[Multi-step shape changes]
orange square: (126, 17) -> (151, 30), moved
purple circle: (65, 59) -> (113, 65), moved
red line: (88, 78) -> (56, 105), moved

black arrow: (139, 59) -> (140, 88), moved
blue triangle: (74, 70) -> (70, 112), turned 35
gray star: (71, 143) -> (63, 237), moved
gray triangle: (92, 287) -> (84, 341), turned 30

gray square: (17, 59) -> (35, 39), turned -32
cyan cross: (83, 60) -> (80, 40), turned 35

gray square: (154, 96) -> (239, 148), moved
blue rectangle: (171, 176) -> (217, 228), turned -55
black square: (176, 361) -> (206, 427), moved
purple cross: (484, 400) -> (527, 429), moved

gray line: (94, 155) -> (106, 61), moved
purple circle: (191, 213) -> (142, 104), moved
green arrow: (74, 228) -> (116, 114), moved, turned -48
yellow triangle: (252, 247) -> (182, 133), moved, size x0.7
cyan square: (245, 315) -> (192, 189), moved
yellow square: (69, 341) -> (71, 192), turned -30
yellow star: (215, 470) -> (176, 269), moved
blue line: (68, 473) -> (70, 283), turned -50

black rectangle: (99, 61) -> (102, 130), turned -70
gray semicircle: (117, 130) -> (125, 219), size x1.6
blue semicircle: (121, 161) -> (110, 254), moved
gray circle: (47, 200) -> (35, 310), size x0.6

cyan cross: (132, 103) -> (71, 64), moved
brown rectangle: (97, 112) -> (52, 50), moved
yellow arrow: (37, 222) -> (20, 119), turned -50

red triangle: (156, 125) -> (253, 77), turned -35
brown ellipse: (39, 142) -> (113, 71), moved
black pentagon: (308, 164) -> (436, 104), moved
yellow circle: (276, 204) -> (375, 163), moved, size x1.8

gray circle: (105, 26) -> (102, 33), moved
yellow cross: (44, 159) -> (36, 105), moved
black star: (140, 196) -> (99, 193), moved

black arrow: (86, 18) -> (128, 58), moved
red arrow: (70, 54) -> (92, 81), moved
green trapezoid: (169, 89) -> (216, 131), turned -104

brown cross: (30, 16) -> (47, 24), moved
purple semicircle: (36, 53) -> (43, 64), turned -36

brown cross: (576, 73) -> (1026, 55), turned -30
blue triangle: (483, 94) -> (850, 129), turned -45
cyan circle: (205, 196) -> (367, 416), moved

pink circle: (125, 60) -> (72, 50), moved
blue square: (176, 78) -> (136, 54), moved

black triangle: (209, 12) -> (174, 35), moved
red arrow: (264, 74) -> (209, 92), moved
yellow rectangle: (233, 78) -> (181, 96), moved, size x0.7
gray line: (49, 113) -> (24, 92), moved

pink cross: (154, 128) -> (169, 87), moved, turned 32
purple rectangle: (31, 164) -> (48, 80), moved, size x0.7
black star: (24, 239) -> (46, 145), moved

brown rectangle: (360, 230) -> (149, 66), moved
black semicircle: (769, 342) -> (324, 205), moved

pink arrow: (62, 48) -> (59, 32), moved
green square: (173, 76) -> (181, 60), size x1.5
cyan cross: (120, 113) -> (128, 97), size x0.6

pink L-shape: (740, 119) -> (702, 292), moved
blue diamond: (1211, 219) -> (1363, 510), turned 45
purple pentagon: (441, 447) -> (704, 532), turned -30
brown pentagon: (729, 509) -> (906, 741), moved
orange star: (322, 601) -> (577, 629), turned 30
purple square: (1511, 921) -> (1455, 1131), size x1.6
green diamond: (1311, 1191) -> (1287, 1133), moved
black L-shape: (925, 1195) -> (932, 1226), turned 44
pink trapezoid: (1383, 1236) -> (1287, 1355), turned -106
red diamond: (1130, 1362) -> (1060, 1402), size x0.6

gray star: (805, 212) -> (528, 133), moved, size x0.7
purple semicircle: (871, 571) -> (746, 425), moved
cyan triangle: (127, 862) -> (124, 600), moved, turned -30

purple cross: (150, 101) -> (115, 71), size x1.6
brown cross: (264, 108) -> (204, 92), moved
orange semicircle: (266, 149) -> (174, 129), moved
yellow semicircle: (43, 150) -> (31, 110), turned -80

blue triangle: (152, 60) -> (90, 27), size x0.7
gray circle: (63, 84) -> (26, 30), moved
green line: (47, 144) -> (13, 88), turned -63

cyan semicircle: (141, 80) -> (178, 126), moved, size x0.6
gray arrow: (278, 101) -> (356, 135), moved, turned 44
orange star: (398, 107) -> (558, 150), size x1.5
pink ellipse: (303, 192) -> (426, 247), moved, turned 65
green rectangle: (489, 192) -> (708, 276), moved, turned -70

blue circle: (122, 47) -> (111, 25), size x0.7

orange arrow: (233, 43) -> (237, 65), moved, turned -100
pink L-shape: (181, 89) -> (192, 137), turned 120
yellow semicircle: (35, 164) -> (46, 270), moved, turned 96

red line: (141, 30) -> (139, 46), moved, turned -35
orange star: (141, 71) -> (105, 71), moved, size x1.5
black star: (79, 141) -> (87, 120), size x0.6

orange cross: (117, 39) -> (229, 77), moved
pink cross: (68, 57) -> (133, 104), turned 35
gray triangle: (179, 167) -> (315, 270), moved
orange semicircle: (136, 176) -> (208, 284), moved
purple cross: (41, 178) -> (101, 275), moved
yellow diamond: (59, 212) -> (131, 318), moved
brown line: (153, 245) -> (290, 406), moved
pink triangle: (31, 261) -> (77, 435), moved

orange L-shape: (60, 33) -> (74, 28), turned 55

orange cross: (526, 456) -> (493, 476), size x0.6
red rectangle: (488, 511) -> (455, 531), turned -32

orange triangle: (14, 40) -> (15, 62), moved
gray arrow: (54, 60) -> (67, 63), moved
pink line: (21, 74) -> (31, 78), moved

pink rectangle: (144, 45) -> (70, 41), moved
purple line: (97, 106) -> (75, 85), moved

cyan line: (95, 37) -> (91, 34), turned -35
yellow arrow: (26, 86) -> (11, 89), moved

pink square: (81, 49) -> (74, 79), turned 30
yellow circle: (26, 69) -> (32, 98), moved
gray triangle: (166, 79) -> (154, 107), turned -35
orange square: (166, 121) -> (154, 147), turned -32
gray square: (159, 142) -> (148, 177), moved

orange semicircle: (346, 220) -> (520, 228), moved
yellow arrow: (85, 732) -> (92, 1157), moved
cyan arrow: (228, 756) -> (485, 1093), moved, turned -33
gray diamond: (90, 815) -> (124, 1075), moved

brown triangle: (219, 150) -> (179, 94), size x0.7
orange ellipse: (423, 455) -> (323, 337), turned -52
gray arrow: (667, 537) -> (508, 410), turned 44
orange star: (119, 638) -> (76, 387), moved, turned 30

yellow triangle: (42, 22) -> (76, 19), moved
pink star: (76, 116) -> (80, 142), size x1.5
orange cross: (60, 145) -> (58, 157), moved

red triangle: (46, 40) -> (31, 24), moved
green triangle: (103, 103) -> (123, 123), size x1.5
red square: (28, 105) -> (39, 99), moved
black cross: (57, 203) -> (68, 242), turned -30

■ **WORK REQUEST**
In the data above, find the line that contains "gray triangle: (179, 167)" and the line that contains "red rectangle: (488, 511)". Repeat exactly those lines and every line between them, and only those.

■ **RESPONSE FOR THIS EXERCISE**
gray triangle: (179, 167) -> (315, 270), moved
orange semicircle: (136, 176) -> (208, 284), moved
purple cross: (41, 178) -> (101, 275), moved
yellow diamond: (59, 212) -> (131, 318), moved
brown line: (153, 245) -> (290, 406), moved
pink triangle: (31, 261) -> (77, 435), moved

orange L-shape: (60, 33) -> (74, 28), turned 55

orange cross: (526, 456) -> (493, 476), size x0.6
red rectangle: (488, 511) -> (455, 531), turned -32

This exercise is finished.